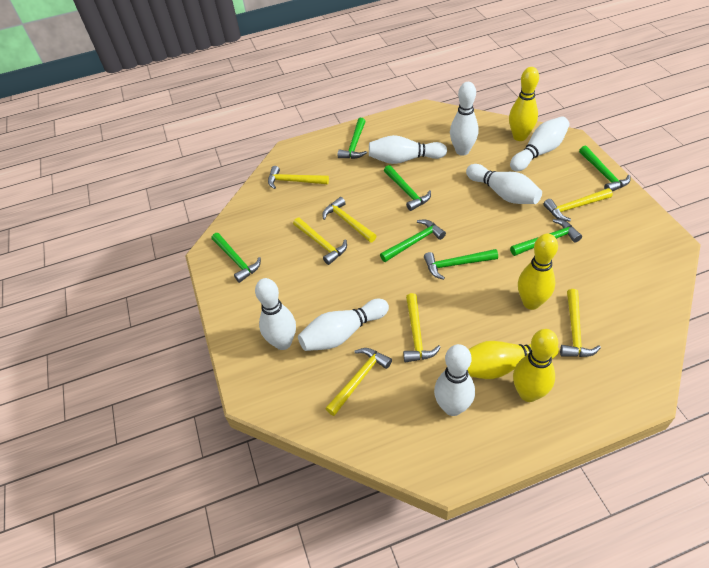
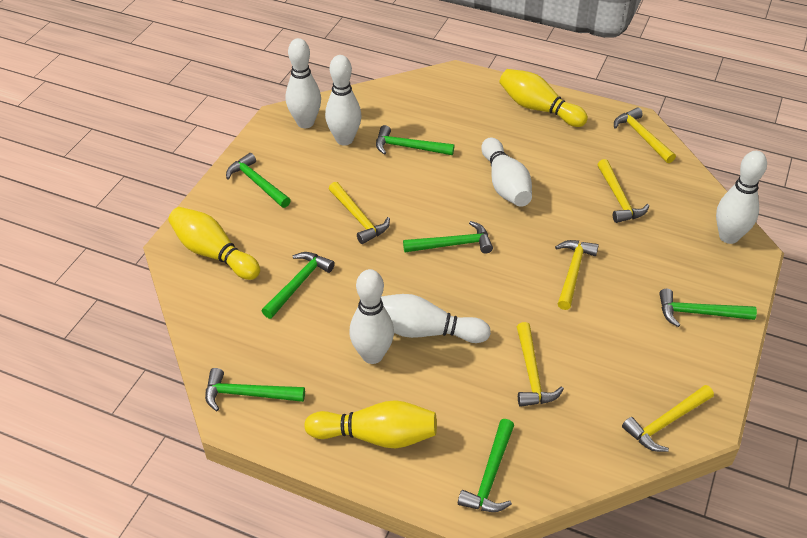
white bowling pin: 7 -> 6
yellow bowling pin: 4 -> 3
yellow hammer: 7 -> 6

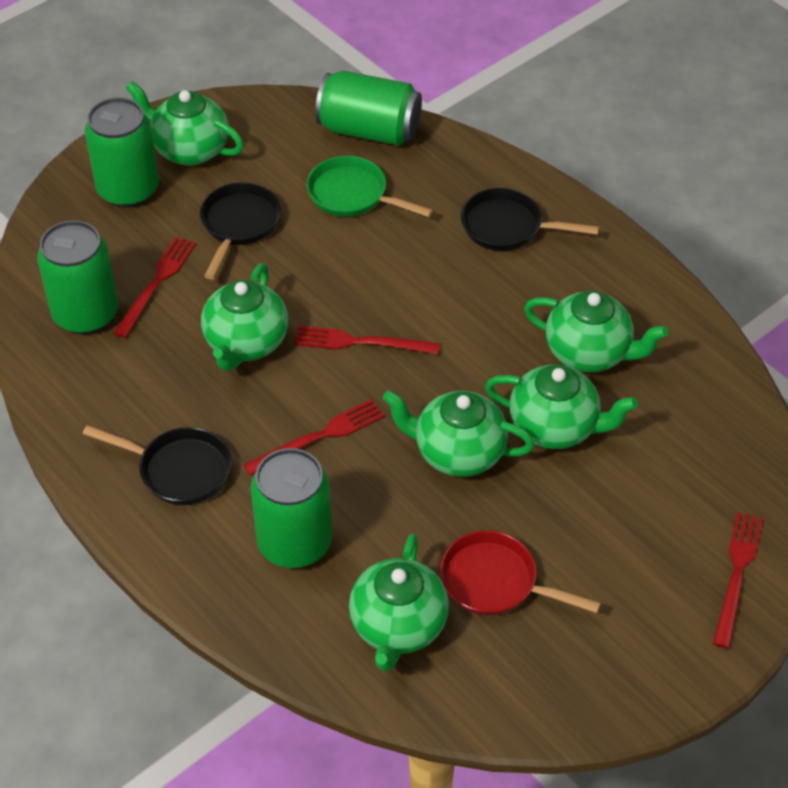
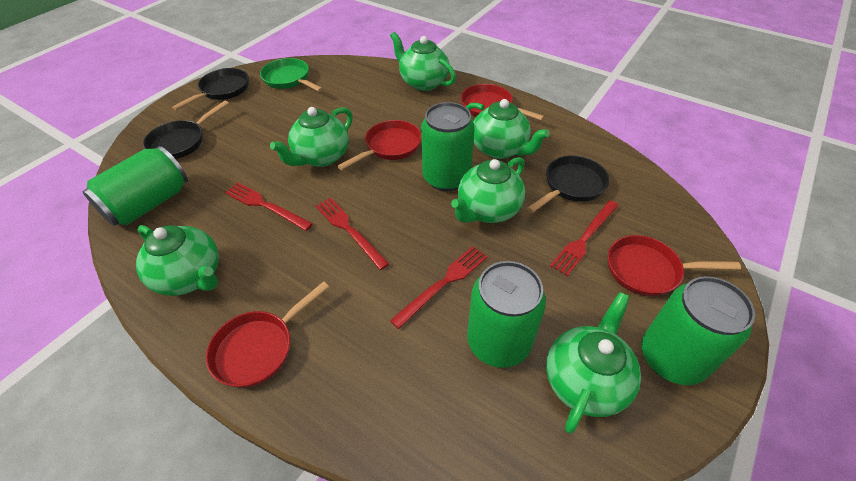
red pan: 1 -> 4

- - - -

◆ GOAL OF THE EXERCISE
Leave the pictures out and set down the rest of the listing above exactly.

◆ ANSWER BELOW
white bowling pin: 7 -> 6
yellow bowling pin: 4 -> 3
yellow hammer: 7 -> 6

red pan: 1 -> 4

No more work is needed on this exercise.